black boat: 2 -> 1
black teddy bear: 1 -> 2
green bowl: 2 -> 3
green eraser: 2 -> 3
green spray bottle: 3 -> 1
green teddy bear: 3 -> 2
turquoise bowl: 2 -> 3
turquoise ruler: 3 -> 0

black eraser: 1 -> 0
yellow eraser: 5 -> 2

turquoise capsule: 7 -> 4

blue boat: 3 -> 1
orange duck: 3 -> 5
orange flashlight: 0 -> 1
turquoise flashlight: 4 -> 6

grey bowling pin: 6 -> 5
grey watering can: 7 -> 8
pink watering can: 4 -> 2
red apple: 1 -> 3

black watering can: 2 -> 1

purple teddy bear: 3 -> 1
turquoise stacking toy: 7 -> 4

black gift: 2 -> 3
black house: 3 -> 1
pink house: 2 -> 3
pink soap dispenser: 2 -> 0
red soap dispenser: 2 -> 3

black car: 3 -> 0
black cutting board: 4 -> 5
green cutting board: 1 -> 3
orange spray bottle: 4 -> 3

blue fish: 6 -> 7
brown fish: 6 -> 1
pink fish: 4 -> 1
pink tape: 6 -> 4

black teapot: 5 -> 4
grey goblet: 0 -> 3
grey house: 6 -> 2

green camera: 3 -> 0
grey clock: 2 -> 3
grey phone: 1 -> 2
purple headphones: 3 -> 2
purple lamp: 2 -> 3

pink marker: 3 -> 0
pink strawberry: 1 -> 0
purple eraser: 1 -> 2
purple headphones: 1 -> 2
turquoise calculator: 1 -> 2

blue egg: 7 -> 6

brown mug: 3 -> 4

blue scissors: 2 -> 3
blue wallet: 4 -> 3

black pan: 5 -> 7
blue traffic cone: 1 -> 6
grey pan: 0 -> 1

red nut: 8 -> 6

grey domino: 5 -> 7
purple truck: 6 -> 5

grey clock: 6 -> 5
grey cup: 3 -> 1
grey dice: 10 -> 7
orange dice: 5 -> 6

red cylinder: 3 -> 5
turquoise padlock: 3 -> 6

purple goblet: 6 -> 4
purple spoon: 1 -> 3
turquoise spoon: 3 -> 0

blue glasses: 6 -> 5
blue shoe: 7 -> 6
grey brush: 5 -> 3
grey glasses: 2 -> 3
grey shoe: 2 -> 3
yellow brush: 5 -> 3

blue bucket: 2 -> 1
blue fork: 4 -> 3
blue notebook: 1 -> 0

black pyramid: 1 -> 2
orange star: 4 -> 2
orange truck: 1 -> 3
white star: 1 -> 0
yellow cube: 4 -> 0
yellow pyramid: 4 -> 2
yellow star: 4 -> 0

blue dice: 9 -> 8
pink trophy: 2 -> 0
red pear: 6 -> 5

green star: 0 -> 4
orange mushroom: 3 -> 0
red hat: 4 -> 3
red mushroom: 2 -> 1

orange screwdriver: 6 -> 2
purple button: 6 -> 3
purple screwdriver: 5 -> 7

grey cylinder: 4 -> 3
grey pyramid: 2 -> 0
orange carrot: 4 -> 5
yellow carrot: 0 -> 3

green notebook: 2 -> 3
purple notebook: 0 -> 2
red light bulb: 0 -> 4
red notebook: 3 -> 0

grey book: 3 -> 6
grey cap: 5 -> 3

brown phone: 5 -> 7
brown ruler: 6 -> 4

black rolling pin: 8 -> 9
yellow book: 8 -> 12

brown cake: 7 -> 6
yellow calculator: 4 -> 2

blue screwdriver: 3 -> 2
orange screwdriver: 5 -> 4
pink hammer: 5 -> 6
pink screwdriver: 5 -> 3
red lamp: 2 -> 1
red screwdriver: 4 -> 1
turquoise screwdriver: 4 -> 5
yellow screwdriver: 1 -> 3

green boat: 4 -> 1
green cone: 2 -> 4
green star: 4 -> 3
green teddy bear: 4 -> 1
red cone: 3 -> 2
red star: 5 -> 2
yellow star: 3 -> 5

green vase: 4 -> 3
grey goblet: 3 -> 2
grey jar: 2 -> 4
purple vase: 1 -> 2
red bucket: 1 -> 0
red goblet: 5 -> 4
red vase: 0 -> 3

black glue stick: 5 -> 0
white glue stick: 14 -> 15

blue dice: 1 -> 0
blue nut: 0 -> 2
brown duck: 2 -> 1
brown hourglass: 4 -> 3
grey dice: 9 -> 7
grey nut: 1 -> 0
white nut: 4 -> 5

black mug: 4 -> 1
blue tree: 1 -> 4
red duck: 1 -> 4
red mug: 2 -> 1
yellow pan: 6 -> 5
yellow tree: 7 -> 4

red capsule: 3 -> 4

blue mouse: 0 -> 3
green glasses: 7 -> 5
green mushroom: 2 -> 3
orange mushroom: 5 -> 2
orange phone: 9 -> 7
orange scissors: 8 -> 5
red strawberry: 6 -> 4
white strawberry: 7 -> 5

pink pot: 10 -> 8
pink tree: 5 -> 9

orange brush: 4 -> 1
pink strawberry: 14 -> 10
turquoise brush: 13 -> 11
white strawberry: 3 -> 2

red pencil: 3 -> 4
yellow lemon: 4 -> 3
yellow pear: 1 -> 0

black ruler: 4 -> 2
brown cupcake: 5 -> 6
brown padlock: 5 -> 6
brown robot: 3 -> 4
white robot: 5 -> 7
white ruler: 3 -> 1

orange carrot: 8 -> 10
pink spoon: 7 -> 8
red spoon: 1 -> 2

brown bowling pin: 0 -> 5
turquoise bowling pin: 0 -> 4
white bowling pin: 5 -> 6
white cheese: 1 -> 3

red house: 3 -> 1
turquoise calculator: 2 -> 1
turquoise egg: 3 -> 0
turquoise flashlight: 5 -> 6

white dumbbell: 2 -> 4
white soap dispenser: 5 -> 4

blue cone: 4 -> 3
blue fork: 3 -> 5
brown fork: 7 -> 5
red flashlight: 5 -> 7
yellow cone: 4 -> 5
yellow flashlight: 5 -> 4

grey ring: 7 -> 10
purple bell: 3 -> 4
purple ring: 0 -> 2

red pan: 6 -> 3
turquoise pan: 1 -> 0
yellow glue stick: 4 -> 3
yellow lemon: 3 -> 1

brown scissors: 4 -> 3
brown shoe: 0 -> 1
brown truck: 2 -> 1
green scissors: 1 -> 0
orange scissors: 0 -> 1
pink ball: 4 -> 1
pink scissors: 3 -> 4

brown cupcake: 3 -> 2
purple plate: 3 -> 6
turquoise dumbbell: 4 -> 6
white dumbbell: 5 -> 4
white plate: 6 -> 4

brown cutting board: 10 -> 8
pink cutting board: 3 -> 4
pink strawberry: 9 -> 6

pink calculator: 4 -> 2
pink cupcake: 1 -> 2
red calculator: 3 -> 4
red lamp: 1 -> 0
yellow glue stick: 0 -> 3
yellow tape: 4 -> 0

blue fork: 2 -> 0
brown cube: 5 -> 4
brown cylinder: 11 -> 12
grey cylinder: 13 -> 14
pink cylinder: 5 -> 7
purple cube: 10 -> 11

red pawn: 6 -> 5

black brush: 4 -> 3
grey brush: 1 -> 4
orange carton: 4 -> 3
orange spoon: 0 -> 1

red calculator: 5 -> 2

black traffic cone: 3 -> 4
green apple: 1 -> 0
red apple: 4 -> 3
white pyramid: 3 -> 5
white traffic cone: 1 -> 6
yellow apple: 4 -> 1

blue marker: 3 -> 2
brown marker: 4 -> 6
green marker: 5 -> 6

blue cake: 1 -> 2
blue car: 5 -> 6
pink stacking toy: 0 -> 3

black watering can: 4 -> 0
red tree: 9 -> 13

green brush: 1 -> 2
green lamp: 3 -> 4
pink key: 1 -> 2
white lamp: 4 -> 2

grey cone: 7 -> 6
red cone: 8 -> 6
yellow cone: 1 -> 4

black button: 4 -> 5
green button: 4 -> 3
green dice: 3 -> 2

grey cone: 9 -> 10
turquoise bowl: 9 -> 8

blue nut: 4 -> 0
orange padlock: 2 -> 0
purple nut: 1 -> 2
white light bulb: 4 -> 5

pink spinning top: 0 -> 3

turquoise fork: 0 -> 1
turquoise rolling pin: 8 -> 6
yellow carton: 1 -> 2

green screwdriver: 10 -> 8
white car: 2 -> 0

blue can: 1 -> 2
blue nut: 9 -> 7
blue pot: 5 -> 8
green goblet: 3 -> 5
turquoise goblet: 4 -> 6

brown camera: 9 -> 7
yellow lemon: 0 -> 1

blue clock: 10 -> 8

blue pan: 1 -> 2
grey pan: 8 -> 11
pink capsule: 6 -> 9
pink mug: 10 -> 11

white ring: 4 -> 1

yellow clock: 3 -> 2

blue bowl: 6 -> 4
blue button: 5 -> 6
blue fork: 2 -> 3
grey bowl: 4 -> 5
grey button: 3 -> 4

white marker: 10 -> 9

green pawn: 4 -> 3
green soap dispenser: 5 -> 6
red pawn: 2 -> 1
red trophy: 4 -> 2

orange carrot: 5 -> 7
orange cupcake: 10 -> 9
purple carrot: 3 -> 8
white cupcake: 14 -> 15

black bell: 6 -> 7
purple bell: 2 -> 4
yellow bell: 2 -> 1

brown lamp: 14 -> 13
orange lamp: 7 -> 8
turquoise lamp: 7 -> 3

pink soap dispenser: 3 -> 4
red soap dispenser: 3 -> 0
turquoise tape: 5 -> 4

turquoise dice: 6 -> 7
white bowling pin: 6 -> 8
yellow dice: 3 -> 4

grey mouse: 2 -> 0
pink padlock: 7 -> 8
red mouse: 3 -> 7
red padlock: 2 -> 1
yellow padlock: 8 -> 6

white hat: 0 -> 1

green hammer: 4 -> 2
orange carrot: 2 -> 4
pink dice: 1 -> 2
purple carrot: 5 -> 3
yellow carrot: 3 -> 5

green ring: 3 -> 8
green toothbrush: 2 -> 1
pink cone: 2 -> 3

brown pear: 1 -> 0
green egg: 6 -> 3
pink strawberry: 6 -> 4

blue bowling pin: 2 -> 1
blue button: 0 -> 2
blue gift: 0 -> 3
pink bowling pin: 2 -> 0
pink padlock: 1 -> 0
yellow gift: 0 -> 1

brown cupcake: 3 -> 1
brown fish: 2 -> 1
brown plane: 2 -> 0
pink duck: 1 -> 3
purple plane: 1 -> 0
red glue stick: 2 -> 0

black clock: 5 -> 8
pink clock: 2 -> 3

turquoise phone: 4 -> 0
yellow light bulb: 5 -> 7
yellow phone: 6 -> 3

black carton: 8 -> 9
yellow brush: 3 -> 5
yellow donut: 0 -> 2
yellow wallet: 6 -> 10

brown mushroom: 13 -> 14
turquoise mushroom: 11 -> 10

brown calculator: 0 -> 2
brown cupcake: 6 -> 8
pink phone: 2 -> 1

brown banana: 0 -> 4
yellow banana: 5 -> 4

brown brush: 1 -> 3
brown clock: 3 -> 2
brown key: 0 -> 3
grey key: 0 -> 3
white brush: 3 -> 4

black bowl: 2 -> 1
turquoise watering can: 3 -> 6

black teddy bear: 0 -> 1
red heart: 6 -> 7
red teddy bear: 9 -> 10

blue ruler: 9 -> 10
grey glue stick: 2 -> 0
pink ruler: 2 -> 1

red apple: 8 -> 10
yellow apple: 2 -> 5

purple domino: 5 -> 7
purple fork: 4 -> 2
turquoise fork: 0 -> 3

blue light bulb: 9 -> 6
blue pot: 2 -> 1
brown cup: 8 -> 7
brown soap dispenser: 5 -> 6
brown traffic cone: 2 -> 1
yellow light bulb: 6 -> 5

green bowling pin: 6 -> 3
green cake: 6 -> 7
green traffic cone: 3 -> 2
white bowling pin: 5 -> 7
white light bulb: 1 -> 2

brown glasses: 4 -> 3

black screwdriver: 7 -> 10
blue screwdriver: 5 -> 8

|---|

### Exercise prompt
Gather from the data above every line with the string "house".

### Expected answer
black house: 3 -> 1
pink house: 2 -> 3
grey house: 6 -> 2
red house: 3 -> 1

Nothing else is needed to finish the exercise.